== Data provided
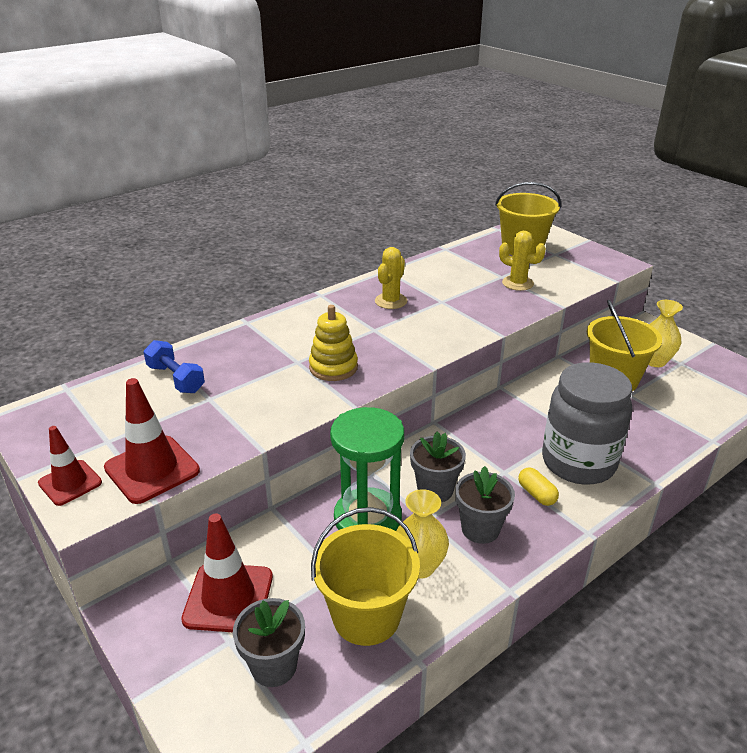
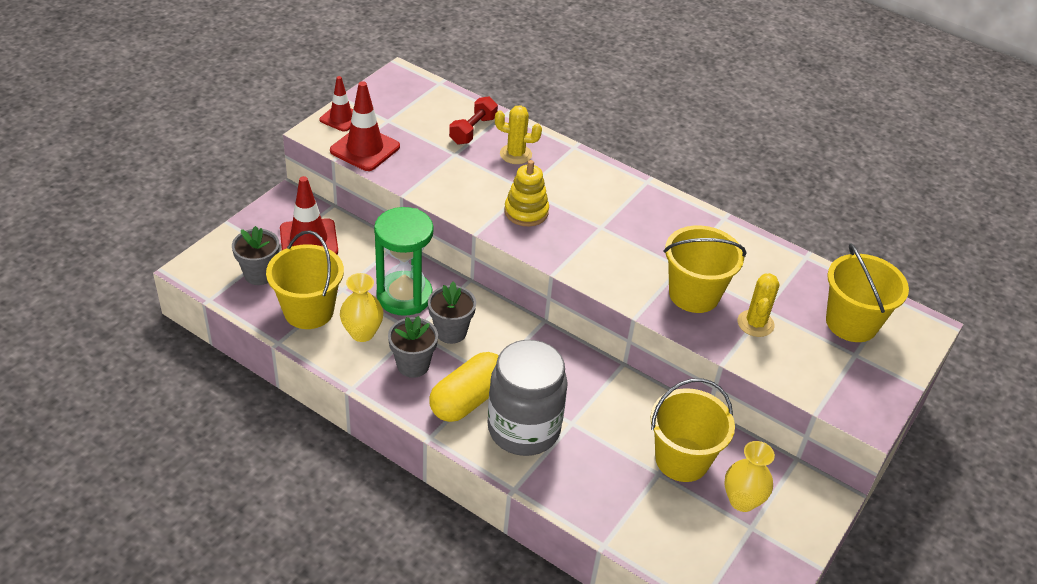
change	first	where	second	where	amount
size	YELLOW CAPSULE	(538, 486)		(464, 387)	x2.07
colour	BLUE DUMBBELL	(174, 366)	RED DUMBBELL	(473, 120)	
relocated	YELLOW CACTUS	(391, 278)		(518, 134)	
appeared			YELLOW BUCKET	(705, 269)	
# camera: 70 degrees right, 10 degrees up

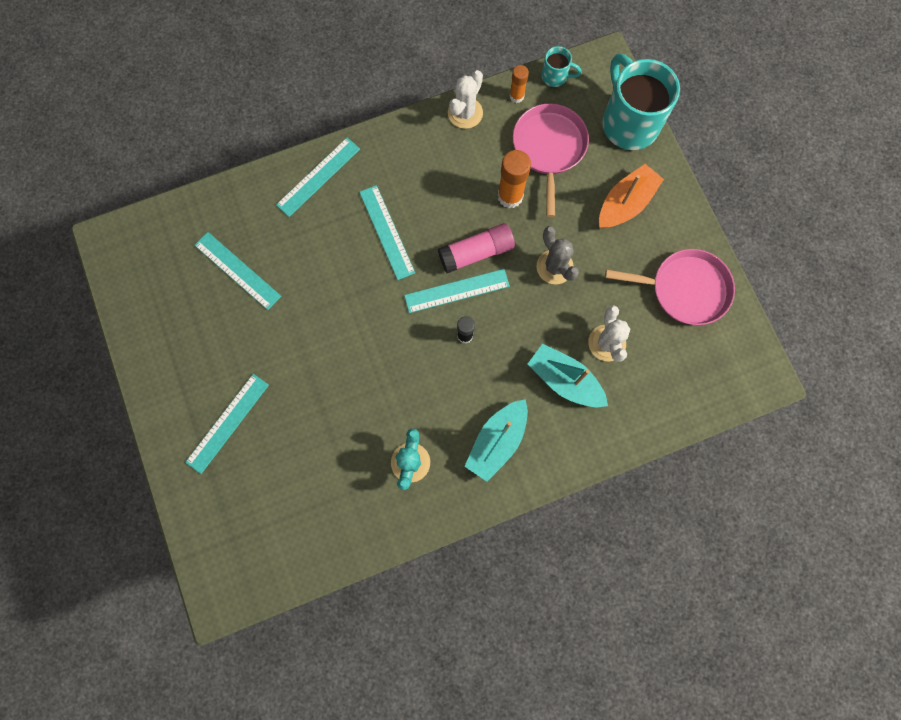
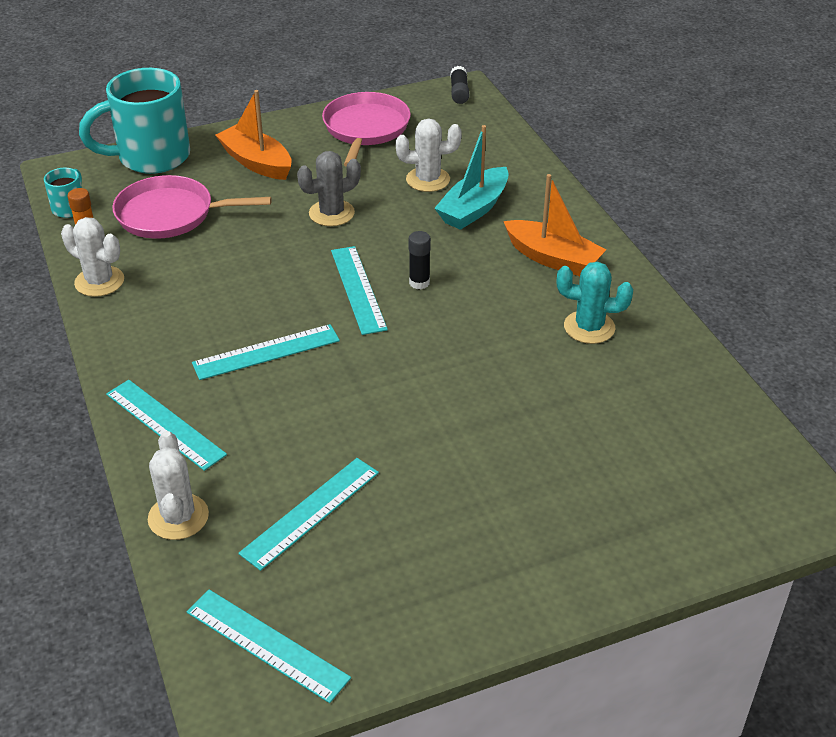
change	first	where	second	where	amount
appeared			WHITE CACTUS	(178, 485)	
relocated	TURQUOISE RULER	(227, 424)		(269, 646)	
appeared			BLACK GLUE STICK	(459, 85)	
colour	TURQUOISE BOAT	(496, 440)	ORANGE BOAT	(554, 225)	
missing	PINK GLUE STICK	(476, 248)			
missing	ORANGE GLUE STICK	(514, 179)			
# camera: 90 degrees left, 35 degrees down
====
== Data provided
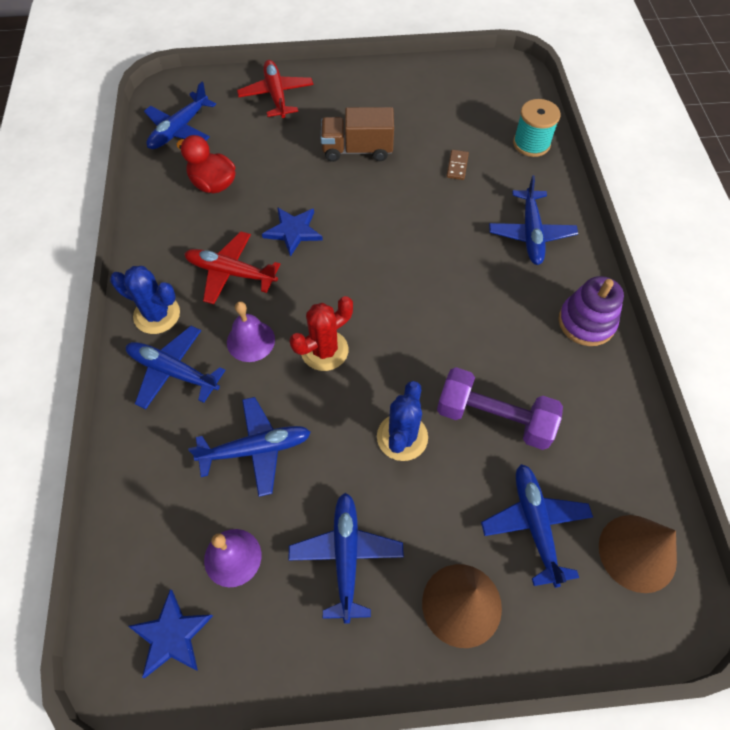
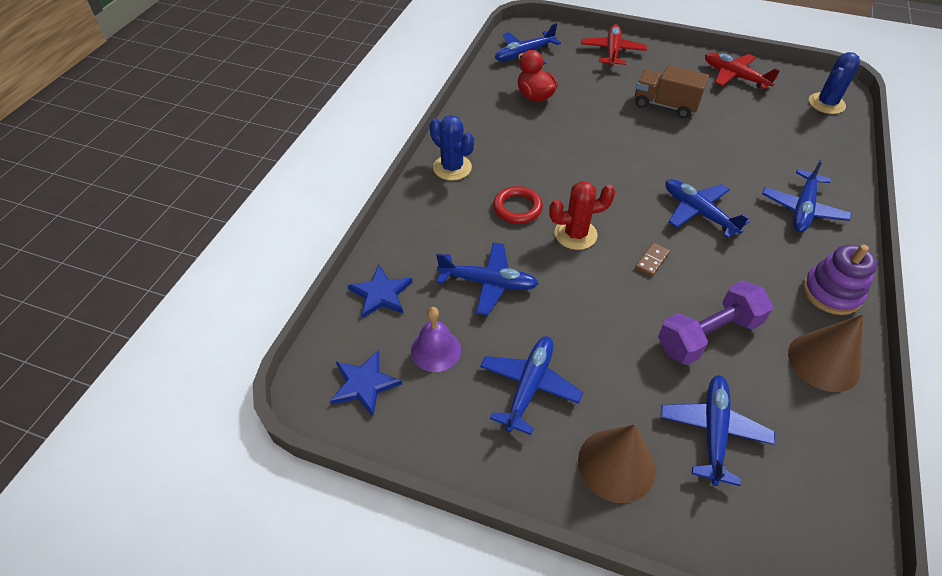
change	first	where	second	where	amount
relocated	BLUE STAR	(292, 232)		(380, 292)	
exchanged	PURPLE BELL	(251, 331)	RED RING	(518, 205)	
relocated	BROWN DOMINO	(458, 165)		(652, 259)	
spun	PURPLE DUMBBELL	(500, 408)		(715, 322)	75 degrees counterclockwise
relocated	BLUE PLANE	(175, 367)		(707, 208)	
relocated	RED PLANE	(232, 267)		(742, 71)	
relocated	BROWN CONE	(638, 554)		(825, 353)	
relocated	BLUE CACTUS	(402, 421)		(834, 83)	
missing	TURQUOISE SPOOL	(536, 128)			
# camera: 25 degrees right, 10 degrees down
====
- _Task details_
Please state how many lines of the data hold the string "down", with nothing else in your reply.

- _Finished exercise_
2